- [Assignment]: Output every line from the beginning of the records through the line that contains "black eraser: 8 -> 7", exactly as it appears.

Saved data entries:
--------

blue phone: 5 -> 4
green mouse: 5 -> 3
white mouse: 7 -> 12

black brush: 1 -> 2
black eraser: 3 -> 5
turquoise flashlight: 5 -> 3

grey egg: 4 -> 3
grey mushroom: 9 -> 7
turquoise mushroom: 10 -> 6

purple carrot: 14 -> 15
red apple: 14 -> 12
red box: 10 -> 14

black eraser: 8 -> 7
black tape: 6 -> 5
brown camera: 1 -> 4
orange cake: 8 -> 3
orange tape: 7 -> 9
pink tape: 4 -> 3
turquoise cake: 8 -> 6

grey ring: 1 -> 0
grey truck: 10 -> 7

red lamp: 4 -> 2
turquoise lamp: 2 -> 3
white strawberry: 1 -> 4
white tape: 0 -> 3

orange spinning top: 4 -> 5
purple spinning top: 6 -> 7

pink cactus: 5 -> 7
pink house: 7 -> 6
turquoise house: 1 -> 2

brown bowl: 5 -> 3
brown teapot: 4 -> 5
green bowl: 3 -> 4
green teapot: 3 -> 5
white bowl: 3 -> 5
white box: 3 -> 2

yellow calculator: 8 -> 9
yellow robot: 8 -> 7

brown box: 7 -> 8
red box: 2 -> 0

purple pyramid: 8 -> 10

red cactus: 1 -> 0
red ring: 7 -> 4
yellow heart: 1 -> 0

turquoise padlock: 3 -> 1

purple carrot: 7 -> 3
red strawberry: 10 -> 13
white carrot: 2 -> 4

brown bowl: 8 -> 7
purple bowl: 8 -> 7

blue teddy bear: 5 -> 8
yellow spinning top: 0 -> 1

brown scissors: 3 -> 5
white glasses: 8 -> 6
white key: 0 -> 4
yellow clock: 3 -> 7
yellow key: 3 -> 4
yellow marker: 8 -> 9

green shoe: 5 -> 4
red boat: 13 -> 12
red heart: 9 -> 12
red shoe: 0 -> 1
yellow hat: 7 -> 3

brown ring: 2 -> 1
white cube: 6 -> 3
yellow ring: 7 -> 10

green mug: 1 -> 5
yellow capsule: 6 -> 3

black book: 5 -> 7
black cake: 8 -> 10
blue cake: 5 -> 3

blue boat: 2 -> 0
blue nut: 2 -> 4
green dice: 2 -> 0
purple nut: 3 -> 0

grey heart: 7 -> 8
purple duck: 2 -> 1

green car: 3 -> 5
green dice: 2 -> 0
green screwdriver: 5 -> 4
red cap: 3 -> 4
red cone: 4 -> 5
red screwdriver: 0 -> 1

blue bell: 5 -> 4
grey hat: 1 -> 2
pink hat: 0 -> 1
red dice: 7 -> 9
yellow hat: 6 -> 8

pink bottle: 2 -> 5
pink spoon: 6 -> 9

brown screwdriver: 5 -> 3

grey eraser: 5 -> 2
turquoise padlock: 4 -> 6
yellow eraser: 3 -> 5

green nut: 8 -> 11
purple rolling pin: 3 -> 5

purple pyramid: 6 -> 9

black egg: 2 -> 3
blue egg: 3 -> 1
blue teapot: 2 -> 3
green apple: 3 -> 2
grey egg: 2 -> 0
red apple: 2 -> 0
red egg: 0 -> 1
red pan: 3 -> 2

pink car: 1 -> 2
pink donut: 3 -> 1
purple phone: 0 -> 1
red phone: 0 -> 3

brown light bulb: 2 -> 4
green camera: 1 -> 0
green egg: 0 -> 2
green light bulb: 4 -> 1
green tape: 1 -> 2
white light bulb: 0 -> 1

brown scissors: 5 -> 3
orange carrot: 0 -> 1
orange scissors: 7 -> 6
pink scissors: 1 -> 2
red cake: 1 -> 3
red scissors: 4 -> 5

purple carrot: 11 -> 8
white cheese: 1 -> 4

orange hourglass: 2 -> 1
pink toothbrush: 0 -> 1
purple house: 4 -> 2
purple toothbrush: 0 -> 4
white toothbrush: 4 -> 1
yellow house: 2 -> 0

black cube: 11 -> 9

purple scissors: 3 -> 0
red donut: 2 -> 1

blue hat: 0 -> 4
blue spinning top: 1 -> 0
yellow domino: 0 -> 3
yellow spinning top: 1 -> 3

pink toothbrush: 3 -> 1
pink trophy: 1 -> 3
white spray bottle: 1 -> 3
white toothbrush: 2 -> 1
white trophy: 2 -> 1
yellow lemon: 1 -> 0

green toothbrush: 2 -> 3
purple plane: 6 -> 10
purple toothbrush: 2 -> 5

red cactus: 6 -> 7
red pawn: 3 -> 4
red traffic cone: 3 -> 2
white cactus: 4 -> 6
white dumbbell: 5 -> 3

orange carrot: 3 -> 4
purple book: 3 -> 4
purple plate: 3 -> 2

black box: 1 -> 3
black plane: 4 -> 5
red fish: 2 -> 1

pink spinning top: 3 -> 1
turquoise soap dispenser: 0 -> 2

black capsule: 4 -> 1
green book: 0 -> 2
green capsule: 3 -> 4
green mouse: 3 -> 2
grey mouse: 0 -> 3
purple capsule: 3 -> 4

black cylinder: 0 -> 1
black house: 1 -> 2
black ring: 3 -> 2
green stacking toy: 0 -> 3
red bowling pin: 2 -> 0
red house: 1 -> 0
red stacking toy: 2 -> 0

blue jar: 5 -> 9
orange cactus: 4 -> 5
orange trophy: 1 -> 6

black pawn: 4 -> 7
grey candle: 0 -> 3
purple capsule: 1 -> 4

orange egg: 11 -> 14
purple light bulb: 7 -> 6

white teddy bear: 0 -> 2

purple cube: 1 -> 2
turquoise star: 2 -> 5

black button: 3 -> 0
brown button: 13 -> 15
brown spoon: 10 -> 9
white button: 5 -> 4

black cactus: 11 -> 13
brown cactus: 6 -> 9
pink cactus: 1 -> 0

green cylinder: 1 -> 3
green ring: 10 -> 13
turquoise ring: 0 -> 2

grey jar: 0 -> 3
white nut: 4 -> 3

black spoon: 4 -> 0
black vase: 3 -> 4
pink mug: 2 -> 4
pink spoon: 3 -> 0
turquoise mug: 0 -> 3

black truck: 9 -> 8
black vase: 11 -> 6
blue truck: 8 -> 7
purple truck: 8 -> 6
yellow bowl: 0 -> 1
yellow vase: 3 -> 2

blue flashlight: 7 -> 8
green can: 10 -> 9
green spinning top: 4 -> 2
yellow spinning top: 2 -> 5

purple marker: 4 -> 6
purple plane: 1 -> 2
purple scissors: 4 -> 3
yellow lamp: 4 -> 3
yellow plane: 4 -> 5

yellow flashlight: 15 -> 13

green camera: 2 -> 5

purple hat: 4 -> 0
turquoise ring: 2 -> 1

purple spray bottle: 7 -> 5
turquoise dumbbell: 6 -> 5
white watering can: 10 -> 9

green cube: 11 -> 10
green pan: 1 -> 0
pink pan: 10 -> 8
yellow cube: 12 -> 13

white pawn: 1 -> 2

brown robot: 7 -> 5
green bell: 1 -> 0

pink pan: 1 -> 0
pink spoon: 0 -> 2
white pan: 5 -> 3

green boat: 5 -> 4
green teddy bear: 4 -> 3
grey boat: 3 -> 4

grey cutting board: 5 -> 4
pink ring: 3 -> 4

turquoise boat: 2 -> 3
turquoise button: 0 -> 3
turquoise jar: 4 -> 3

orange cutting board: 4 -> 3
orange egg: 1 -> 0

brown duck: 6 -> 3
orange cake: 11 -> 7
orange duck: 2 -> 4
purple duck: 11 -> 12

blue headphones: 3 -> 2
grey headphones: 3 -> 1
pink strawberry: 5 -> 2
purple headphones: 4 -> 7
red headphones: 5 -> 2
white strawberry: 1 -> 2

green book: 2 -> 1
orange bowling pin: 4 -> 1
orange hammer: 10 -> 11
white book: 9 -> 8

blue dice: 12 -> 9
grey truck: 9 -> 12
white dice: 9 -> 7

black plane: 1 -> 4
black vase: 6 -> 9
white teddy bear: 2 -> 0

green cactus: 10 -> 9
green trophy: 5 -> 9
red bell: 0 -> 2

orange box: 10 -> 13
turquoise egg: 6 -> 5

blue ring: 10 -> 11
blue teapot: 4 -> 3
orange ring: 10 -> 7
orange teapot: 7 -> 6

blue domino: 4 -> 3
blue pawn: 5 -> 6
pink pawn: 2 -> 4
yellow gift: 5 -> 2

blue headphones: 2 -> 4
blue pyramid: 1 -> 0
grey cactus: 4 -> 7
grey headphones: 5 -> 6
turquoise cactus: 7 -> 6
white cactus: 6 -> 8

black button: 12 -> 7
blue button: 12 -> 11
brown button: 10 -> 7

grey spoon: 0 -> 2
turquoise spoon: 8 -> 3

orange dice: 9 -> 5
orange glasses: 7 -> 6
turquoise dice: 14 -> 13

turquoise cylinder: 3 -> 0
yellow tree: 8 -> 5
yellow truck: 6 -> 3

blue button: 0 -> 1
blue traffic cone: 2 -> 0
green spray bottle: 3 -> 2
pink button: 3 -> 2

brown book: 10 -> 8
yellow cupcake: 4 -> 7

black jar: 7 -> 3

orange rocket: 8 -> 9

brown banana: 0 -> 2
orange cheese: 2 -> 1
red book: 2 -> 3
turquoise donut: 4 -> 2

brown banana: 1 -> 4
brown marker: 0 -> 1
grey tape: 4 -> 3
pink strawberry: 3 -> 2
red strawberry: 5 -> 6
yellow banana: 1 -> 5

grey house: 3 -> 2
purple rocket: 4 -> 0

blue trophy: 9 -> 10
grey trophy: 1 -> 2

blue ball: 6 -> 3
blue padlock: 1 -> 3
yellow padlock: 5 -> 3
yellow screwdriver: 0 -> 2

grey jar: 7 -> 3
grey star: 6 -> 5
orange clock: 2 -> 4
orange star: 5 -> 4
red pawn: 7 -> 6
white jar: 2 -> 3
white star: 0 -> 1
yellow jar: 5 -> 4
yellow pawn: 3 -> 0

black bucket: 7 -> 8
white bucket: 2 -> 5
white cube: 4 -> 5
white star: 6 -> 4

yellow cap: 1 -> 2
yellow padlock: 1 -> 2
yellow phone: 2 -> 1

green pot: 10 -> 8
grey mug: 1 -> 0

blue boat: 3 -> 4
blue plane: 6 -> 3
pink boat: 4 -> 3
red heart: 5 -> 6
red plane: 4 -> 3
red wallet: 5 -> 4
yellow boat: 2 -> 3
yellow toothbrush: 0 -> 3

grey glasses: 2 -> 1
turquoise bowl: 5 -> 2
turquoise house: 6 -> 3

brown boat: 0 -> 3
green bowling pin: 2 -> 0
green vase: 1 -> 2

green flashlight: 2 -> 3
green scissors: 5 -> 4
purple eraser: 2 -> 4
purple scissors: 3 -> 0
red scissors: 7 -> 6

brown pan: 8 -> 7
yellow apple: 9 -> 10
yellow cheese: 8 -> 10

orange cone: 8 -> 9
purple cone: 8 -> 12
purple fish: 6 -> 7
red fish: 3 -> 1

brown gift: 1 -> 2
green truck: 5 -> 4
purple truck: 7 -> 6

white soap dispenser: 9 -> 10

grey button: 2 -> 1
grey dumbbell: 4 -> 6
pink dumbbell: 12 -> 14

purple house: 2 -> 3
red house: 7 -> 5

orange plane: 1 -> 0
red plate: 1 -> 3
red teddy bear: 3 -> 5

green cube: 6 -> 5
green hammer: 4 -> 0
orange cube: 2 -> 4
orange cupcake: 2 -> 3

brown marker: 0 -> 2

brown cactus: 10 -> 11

--------

- [Answer to the problem]:
blue phone: 5 -> 4
green mouse: 5 -> 3
white mouse: 7 -> 12

black brush: 1 -> 2
black eraser: 3 -> 5
turquoise flashlight: 5 -> 3

grey egg: 4 -> 3
grey mushroom: 9 -> 7
turquoise mushroom: 10 -> 6

purple carrot: 14 -> 15
red apple: 14 -> 12
red box: 10 -> 14

black eraser: 8 -> 7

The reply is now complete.